┏━━

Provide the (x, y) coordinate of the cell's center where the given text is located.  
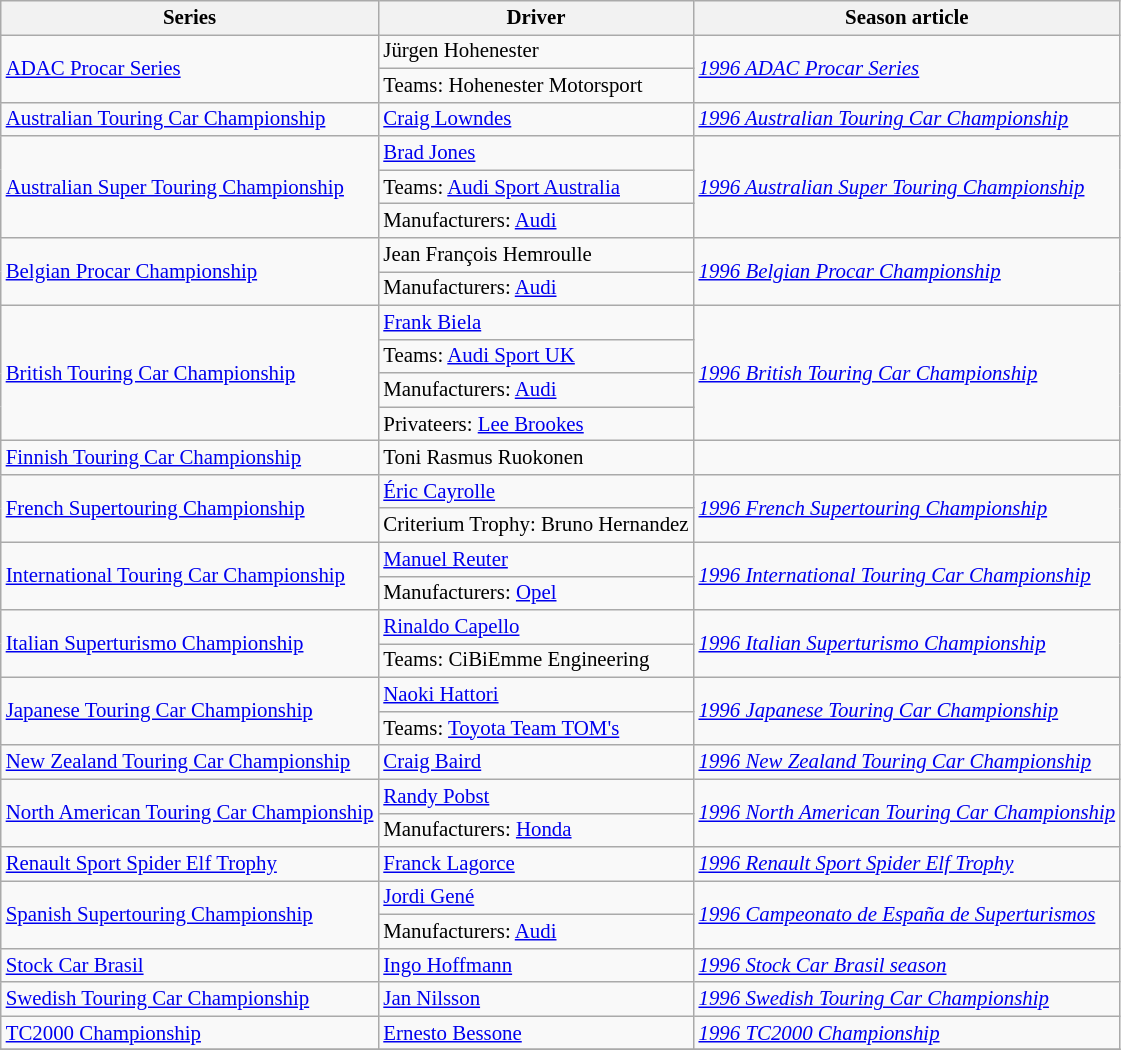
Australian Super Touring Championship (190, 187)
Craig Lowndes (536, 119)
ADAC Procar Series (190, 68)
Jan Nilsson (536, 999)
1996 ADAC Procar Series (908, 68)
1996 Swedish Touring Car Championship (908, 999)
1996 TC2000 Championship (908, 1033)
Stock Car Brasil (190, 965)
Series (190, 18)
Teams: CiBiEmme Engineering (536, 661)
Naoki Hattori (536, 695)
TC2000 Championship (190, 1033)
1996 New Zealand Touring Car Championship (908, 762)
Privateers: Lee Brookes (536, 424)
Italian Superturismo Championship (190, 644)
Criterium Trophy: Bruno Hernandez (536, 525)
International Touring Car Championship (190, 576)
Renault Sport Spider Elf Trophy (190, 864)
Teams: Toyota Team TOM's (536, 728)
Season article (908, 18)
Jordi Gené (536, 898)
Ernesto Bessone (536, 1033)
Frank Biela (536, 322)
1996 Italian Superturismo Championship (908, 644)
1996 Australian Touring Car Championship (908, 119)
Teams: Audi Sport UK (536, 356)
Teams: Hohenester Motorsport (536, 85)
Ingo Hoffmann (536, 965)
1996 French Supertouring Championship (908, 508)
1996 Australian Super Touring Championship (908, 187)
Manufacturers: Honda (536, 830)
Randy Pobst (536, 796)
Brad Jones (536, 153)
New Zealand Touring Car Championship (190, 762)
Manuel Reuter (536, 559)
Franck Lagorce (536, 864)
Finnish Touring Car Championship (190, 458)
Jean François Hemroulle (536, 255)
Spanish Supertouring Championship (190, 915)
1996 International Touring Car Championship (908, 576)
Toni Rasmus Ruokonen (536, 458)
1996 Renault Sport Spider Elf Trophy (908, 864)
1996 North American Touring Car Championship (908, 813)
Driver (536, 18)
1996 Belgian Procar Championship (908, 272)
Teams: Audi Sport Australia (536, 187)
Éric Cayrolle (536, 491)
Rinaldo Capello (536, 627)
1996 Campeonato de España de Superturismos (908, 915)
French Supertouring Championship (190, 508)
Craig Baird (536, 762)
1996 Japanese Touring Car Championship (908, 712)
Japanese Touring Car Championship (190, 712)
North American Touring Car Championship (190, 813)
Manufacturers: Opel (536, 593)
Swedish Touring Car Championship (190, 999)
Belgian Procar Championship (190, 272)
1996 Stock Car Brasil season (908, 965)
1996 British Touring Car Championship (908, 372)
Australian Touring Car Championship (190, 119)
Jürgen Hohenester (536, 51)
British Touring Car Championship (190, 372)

┗━━
┏━━

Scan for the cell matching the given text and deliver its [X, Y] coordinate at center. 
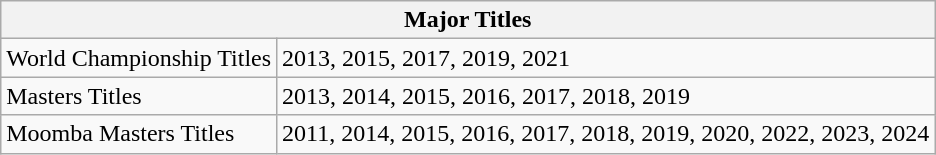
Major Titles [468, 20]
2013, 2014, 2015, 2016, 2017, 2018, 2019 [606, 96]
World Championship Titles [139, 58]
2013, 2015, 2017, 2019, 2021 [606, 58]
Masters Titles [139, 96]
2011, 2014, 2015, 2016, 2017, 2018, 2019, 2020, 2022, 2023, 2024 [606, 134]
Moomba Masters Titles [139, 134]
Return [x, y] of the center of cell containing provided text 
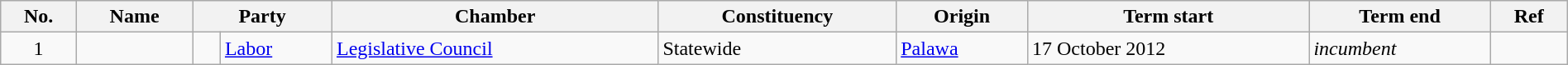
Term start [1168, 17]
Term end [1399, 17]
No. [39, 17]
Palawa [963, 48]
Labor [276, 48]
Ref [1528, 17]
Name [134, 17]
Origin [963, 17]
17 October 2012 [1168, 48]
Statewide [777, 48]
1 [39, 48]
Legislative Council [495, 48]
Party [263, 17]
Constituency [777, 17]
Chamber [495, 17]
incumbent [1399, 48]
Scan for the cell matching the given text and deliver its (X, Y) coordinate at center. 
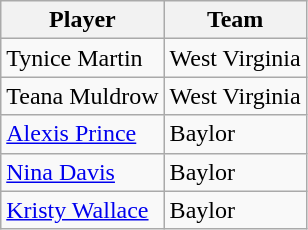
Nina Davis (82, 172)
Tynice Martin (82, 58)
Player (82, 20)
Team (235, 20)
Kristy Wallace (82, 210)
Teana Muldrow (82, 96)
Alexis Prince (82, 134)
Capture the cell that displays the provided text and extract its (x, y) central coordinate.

┗━━

Exercise = Copy out, unchanged, the stretch of the records from the line containing "Major Titles [468, 20]" through the line containing "2011, 2014, 2015, 2016, 2017, 2018, 2019, 2020, 2022, 2023, 2024", including both of those lines.

Result =
Major Titles [468, 20]
2013, 2014, 2015, 2016, 2017, 2018, 2019 [606, 96]
World Championship Titles [139, 58]
2013, 2015, 2017, 2019, 2021 [606, 58]
Masters Titles [139, 96]
2011, 2014, 2015, 2016, 2017, 2018, 2019, 2020, 2022, 2023, 2024 [606, 134]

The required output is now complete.